■ **DATASET EXCERPTS**:
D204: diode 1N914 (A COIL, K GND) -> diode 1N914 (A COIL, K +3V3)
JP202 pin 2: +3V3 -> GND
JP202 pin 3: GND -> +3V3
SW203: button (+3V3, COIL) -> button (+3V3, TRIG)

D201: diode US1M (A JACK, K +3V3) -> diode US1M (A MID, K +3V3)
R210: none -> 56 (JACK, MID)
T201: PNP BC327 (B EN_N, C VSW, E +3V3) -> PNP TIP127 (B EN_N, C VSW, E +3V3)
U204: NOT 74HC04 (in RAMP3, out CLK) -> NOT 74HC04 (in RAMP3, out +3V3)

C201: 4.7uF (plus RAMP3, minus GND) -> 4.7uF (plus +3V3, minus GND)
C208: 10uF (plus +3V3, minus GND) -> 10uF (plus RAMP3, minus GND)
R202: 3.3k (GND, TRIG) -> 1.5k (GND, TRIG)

...

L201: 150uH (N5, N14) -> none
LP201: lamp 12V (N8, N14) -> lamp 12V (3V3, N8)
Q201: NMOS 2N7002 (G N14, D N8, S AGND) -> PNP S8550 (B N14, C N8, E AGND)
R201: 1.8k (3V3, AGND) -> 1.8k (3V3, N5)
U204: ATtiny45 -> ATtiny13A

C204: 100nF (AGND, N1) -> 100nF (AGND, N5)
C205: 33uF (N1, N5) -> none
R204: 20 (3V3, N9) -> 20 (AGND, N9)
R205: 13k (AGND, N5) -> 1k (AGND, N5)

■ **TASK GOAL**: Every line with "minus" in it should be copied from the entries.

■ **WRITTEN RESPONSE**:
C201: 4.7uF (plus RAMP3, minus GND) -> 4.7uF (plus +3V3, minus GND)
C208: 10uF (plus +3V3, minus GND) -> 10uF (plus RAMP3, minus GND)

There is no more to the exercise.